| THE TASK |
Give the data below again exactly as written, but without the pictures.

──────── SUPPLIED MATERIAL ────────

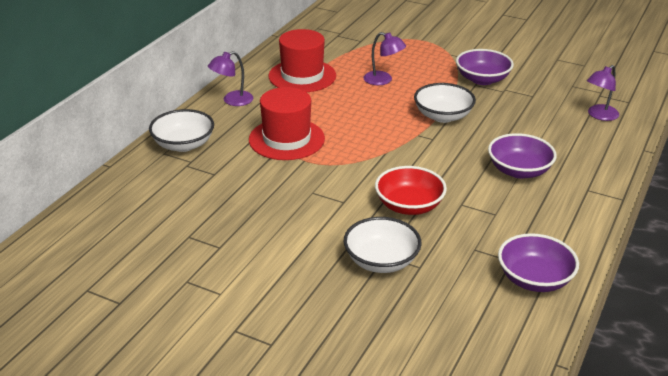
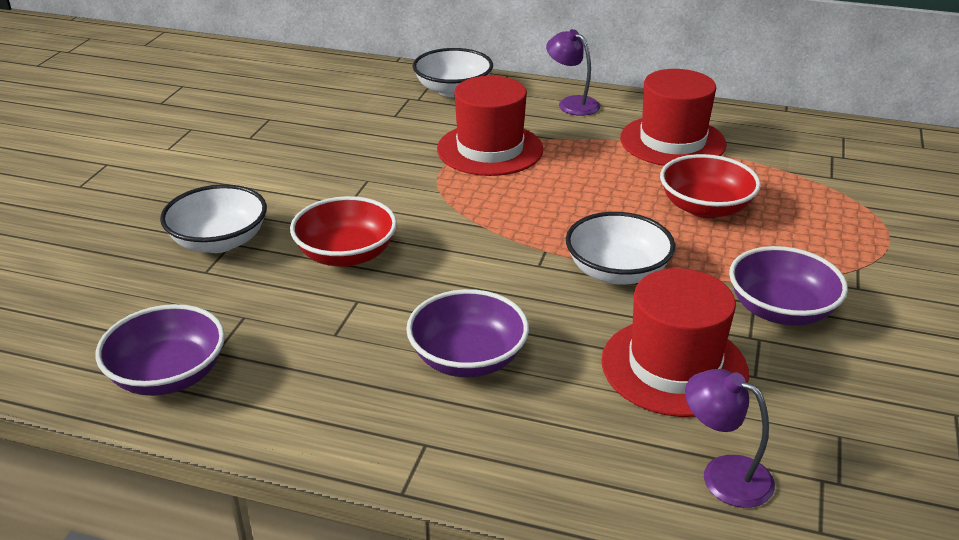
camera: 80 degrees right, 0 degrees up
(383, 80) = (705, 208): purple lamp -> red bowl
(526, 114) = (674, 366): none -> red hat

────────

| TASK RESULT |
camera: 80 degrees right, 0 degrees up
(383, 80) = (705, 208): purple lamp -> red bowl
(526, 114) = (674, 366): none -> red hat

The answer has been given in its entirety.